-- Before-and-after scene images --
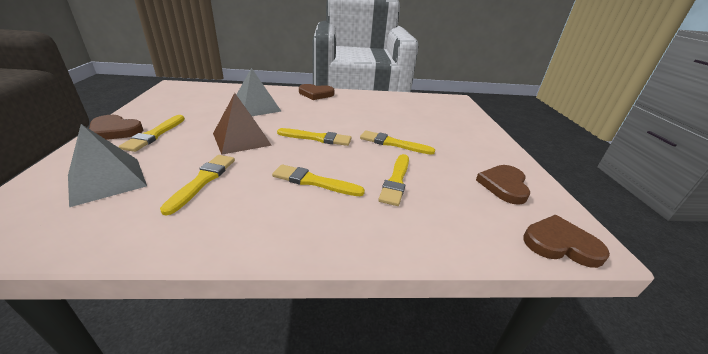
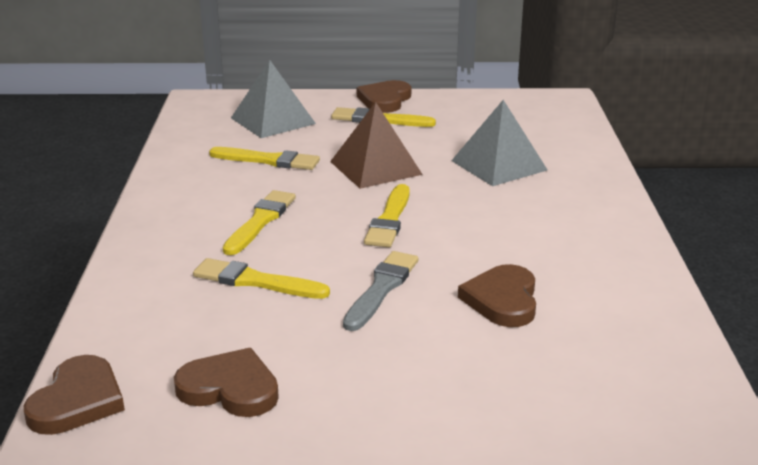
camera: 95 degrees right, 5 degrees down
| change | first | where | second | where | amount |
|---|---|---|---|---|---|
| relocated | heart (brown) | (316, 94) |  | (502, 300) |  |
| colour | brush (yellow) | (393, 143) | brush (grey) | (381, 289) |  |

-- Problem to work on --
Repeat, word for word, each of the records, omitting any image they hold.

-- Result --
camera: 95 degrees right, 5 degrees down
| change | first | where | second | where | amount |
|---|---|---|---|---|---|
| relocated | heart (brown) | (316, 94) |  | (502, 300) |  |
| colour | brush (yellow) | (393, 143) | brush (grey) | (381, 289) |  |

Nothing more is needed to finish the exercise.